▶ _Aim of the task_: Quote, word for word, every line starting at the line that contains "(483, 324) = (469, 314): white" and ending with the last line of the records; include both of these lines and no others.

START Data listing

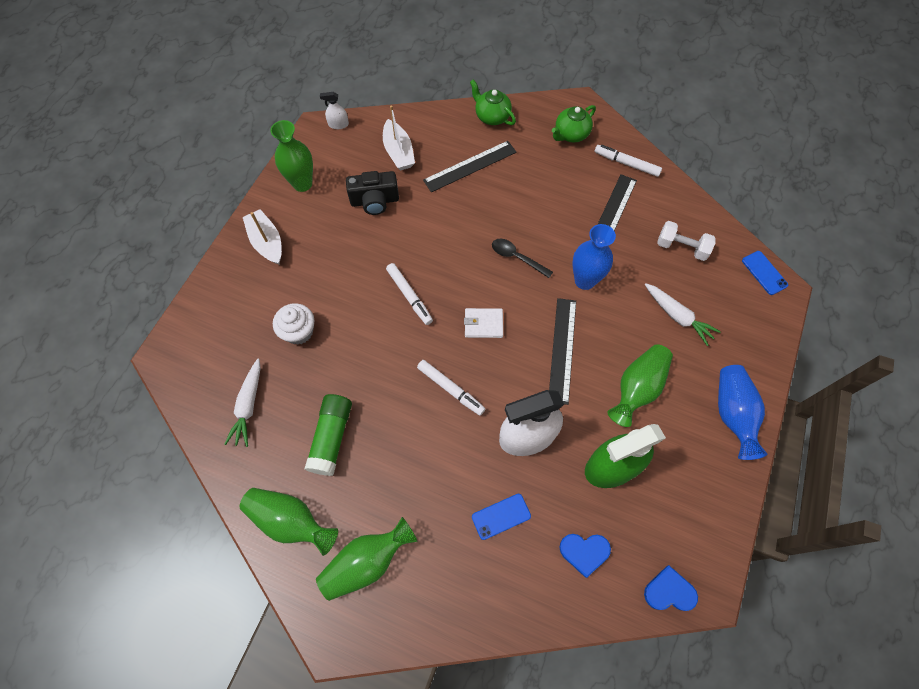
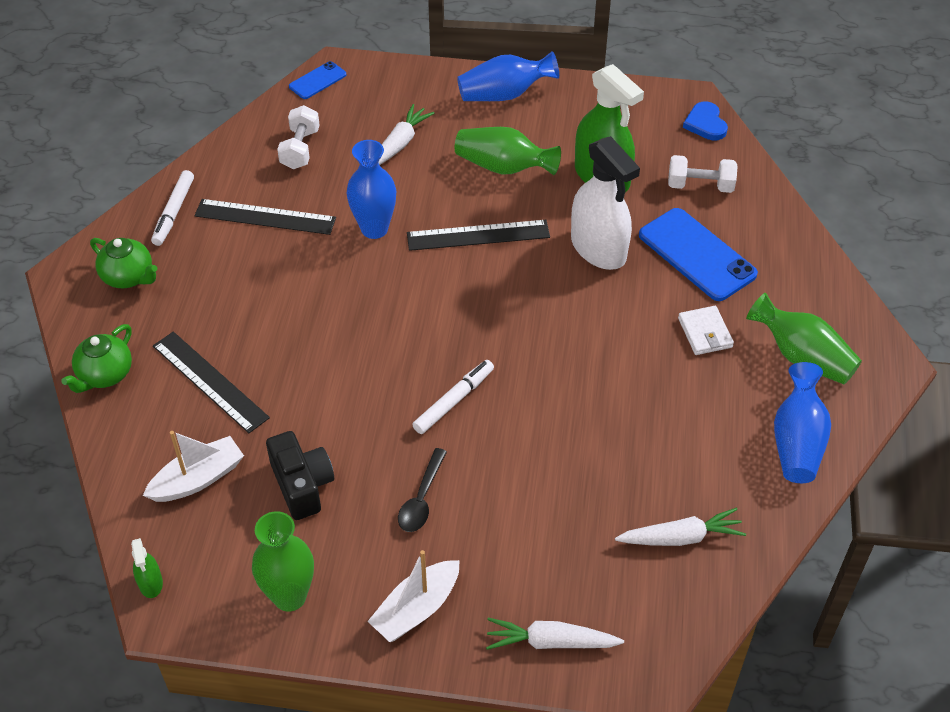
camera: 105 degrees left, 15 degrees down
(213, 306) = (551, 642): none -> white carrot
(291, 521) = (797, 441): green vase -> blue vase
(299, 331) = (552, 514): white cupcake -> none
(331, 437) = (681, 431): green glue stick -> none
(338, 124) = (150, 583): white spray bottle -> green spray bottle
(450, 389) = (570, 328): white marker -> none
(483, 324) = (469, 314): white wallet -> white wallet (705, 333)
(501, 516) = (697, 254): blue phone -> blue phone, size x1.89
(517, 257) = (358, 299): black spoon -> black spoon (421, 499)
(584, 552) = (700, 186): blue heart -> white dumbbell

END Data listing

▶ _Your solution_:
(483, 324) = (469, 314): white wallet -> white wallet (705, 333)
(501, 516) = (697, 254): blue phone -> blue phone, size x1.89
(517, 257) = (358, 299): black spoon -> black spoon (421, 499)
(584, 552) = (700, 186): blue heart -> white dumbbell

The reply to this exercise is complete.